___ Task material

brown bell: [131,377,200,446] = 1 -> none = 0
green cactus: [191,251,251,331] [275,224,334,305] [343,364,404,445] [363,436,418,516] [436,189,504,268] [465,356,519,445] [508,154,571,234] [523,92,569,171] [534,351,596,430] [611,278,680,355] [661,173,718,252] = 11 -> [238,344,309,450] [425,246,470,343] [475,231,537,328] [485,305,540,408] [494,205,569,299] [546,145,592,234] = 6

______
___ Task material

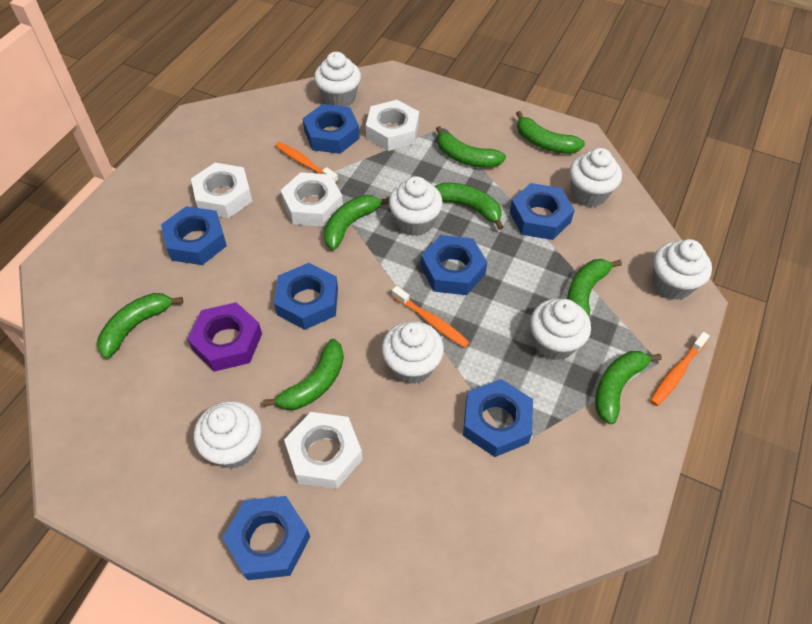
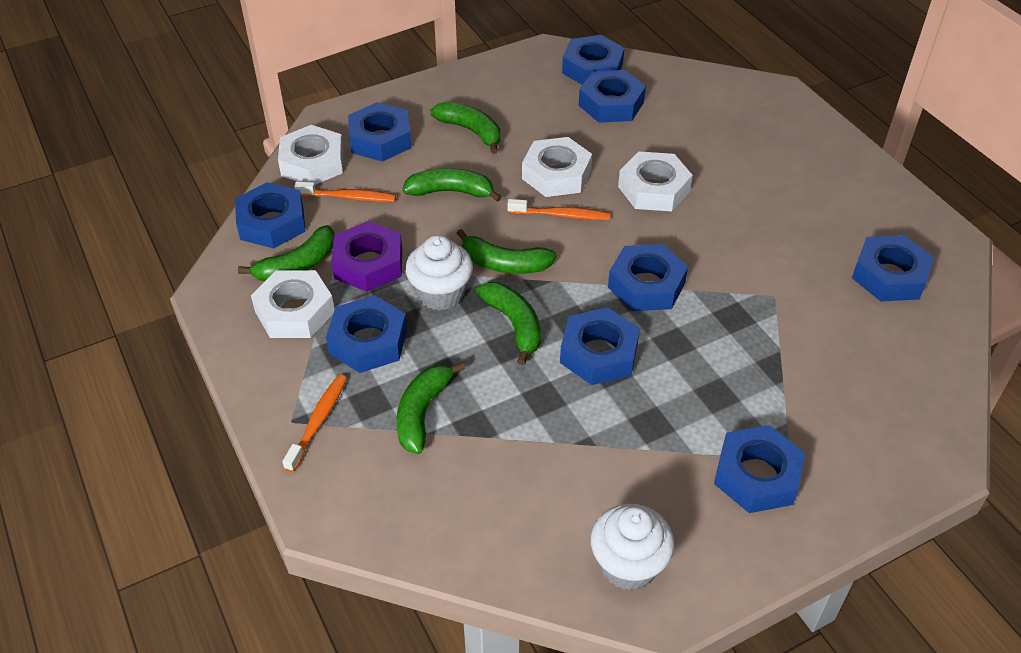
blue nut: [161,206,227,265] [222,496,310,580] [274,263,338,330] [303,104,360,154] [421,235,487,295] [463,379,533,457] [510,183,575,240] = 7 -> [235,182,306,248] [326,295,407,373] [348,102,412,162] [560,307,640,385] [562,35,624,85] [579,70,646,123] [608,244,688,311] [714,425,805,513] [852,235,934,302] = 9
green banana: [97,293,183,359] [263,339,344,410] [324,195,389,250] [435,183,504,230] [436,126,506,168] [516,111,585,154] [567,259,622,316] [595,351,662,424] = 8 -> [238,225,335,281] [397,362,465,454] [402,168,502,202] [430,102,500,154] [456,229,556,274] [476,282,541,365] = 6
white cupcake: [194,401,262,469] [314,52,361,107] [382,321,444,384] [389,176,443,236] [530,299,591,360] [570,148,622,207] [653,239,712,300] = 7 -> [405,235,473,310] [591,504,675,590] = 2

______
___ Task material

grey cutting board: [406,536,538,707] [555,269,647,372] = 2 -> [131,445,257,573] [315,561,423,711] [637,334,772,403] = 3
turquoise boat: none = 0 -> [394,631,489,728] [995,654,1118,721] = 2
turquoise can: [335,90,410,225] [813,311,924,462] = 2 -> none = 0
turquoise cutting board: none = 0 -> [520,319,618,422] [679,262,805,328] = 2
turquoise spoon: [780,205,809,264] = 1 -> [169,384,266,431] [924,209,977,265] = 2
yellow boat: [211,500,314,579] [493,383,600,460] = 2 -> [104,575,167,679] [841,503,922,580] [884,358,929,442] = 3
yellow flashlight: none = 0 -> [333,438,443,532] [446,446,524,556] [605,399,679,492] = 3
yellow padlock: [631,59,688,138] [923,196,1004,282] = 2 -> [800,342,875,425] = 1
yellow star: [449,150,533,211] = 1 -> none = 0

______

▶ **Work item**
Which lines of the records contain "board"? Show each of them.

▶ **Result below**
grey cutting board: [406,536,538,707] [555,269,647,372] = 2 -> [131,445,257,573] [315,561,423,711] [637,334,772,403] = 3
turquoise cutting board: none = 0 -> [520,319,618,422] [679,262,805,328] = 2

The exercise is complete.